### [Dataset records]
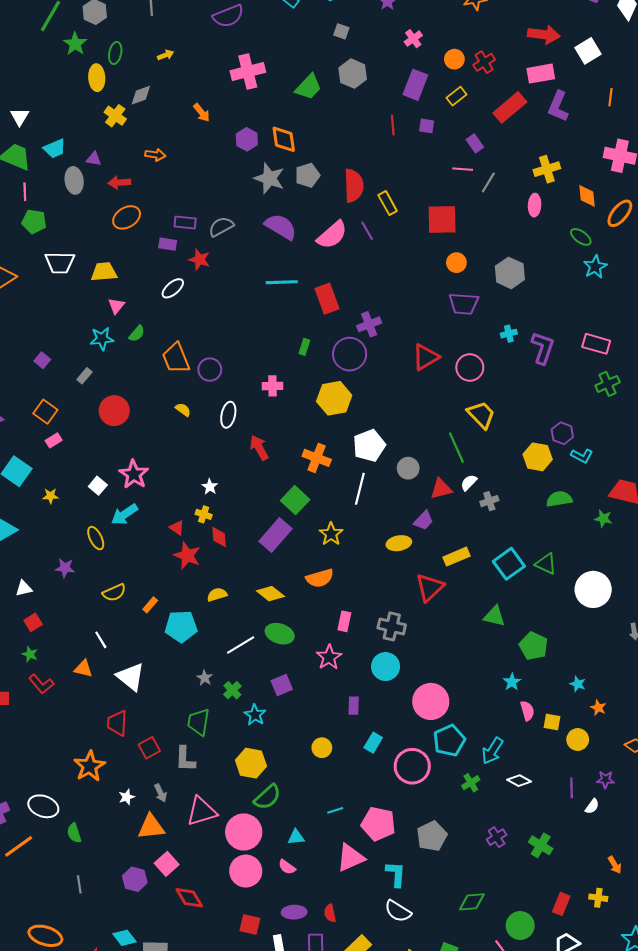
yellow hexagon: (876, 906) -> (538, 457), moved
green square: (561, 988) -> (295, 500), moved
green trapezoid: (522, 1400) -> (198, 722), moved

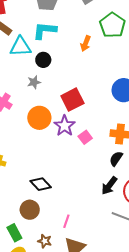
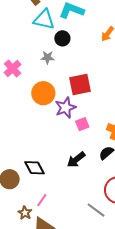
black diamond: (41, 184) -> (34, 168), moved
black arrow: (109, 186) -> (76, 160), moved
brown star: (45, 241) -> (25, 213), moved

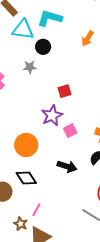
red square: (80, 84) -> (64, 91), size x0.6
orange circle: (43, 93) -> (26, 145), moved
black arrow: (76, 160) -> (67, 166), turned -120

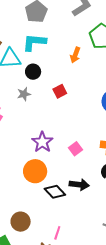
red square: (64, 91) -> (60, 91), moved
purple star: (52, 115) -> (42, 142), moved
black diamond: (26, 178) -> (55, 192), moved

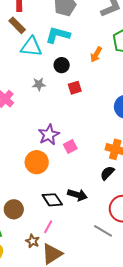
black circle: (33, 72) -> (62, 65), moved
pink square: (75, 149) -> (70, 147), moved
black arrow: (79, 185) -> (77, 195), moved
black diamond: (55, 192) -> (52, 200), moved

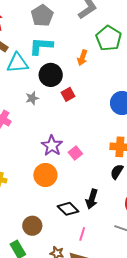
black circle: (62, 65) -> (51, 75), size x1.5
black arrow: (77, 195) -> (92, 199), turned 102
pink line: (48, 227) -> (82, 234), moved

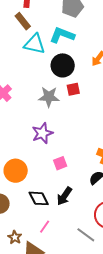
gray star: (32, 98) -> (49, 97), moved, size x1.5
pink square: (75, 153) -> (60, 163), moved
orange circle: (45, 175) -> (16, 171), moved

### [Brief]
Only the lines starting at the one that includes "purple star: (52, 115) -> (42, 142), moved" and ending at the one that includes "pink line: (48, 227) -> (82, 234), moved" should be retyped, exactly, from the records above; no pictures.

### [Problem solution]
purple star: (52, 115) -> (42, 142), moved
black diamond: (26, 178) -> (55, 192), moved

black circle: (33, 72) -> (62, 65), moved
pink square: (75, 149) -> (70, 147), moved
black arrow: (79, 185) -> (77, 195), moved
black diamond: (55, 192) -> (52, 200), moved

black circle: (62, 65) -> (51, 75), size x1.5
black arrow: (77, 195) -> (92, 199), turned 102
pink line: (48, 227) -> (82, 234), moved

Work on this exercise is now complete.